WHAT TO WORK ON » Could you print exactly the lines of the listing below, starting at the line that has "white brick D1" and ending at the line that has "purple cone K10", and only those lines?

EXERCISE INPUT »
+===+

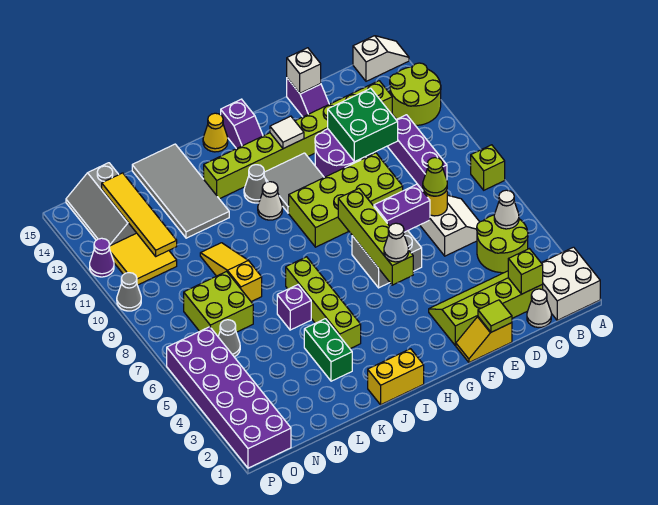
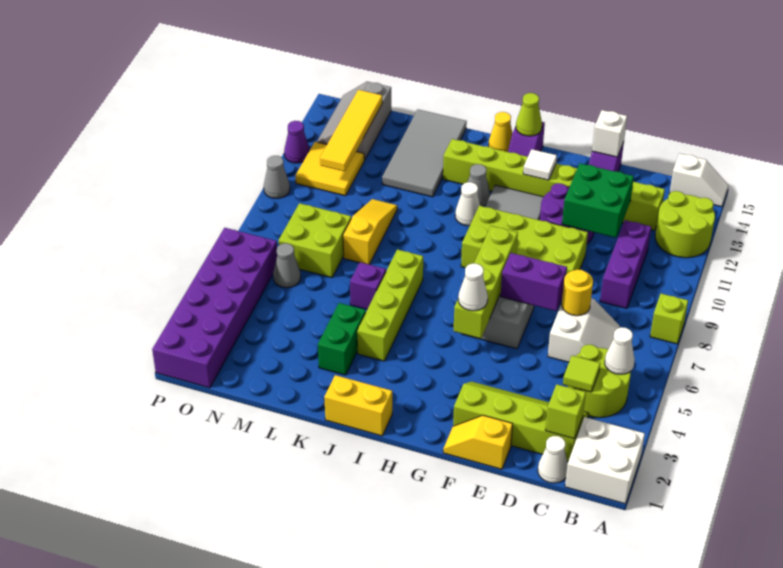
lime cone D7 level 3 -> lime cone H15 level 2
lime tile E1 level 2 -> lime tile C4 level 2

+===+

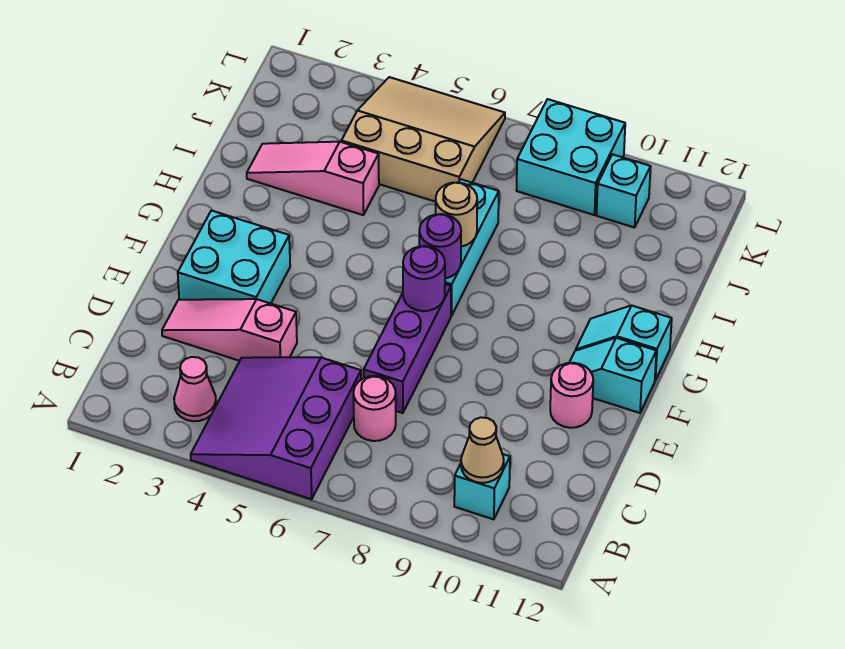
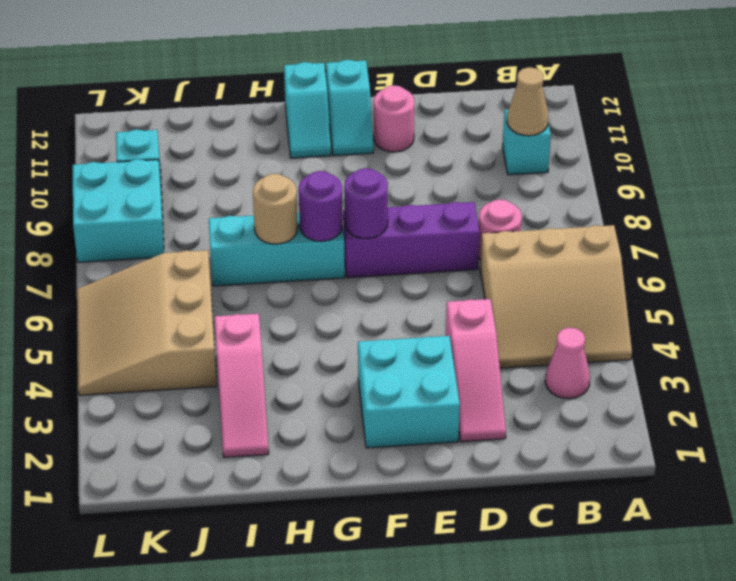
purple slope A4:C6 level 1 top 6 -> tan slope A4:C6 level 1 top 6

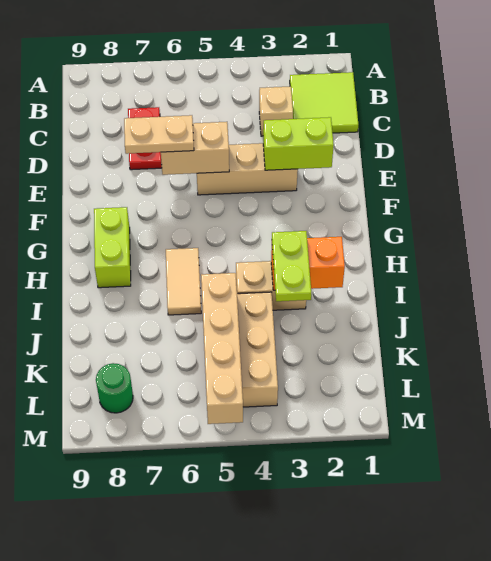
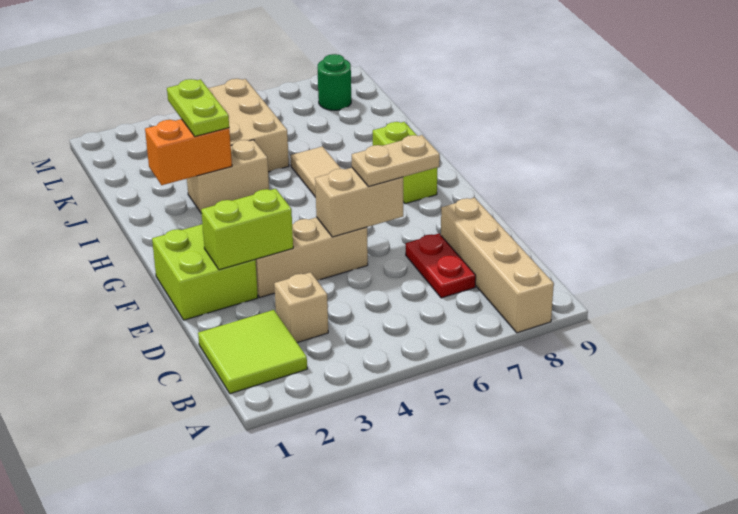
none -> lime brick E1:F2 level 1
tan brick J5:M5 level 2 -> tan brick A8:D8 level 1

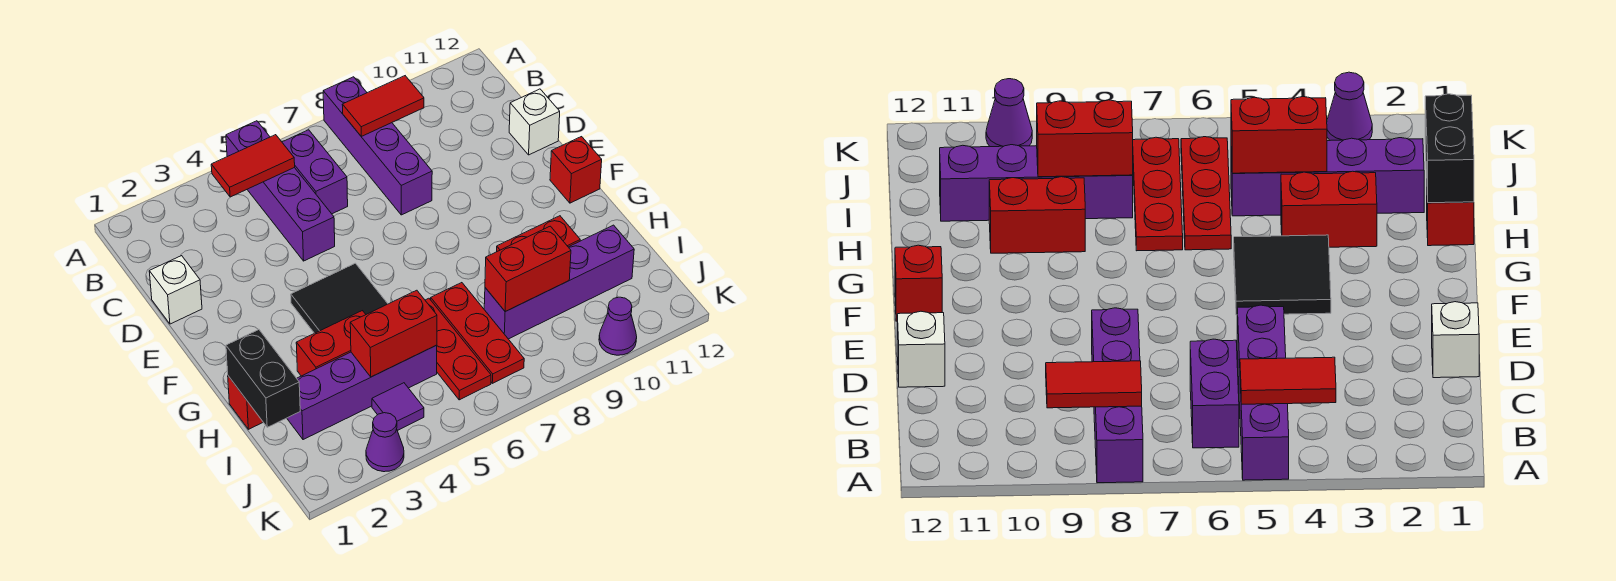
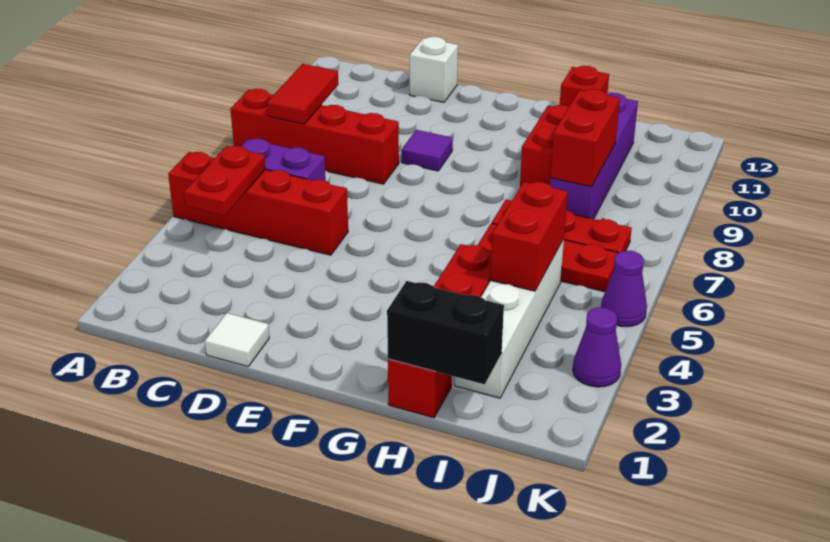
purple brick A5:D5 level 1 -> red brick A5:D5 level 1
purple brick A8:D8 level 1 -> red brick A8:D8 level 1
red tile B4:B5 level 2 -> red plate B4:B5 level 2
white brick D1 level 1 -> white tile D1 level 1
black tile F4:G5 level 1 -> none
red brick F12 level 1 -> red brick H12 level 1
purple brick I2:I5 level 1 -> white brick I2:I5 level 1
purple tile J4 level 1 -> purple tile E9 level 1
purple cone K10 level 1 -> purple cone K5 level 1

+===+

COMPLETED TASK »
white brick D1 level 1 -> white tile D1 level 1
black tile F4:G5 level 1 -> none
red brick F12 level 1 -> red brick H12 level 1
purple brick I2:I5 level 1 -> white brick I2:I5 level 1
purple tile J4 level 1 -> purple tile E9 level 1
purple cone K10 level 1 -> purple cone K5 level 1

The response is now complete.